> **Work to be completed**: Copy all records exactly, excluding images.

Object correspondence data

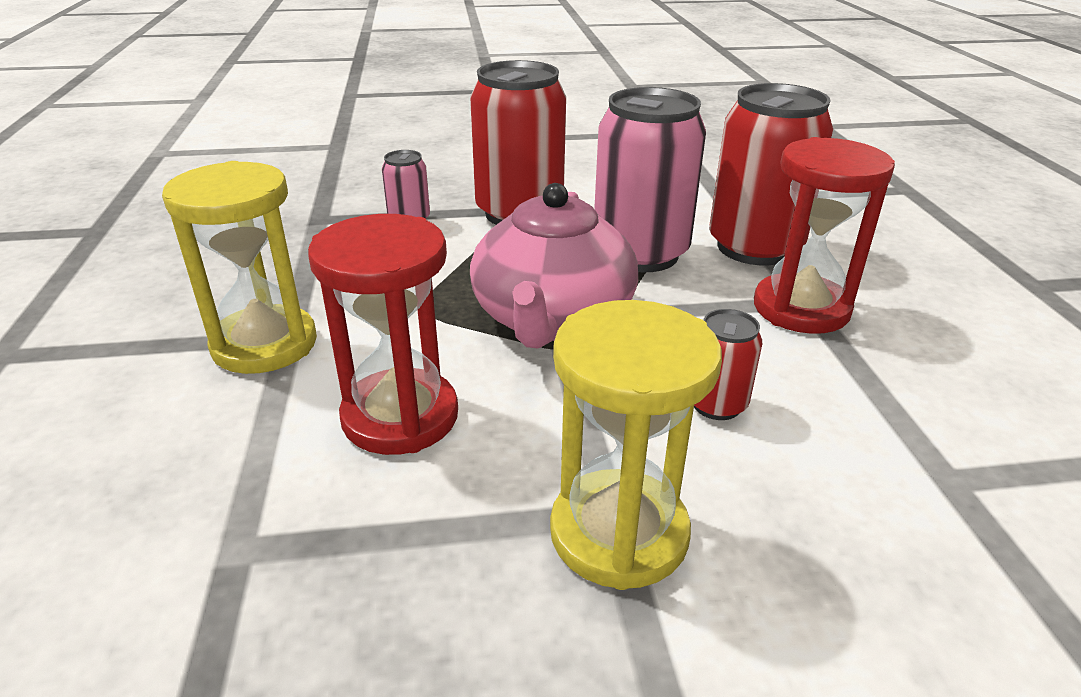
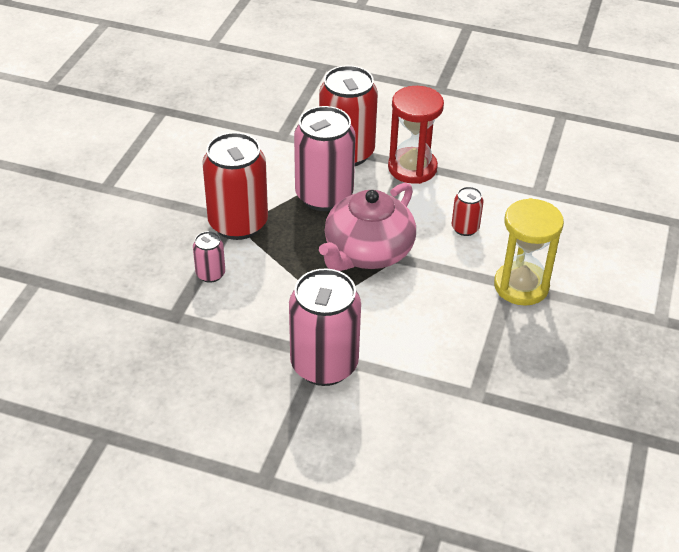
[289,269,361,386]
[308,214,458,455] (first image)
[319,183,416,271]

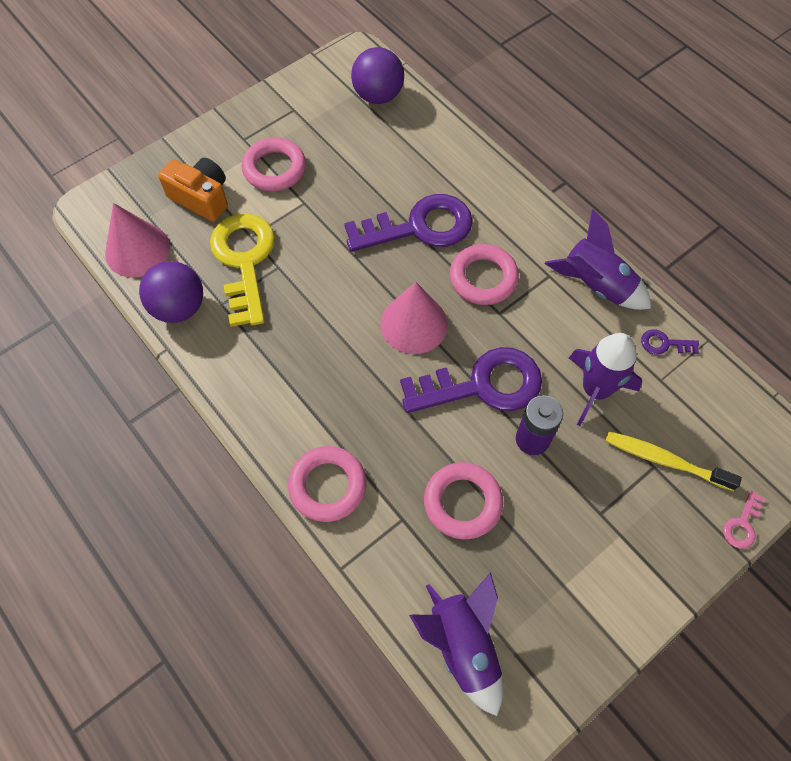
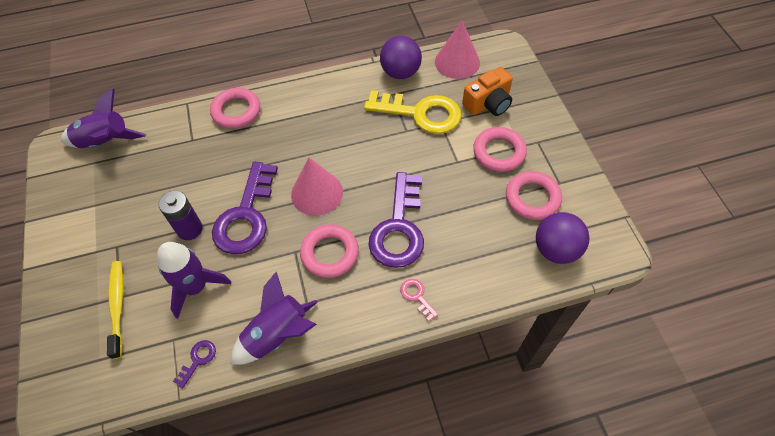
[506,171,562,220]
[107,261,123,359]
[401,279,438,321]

> **Completed task**:
[289,269,361,386]
[308,214,458,455] (first image)
[319,183,416,271]

[506,171,562,220]
[107,261,123,359]
[401,279,438,321]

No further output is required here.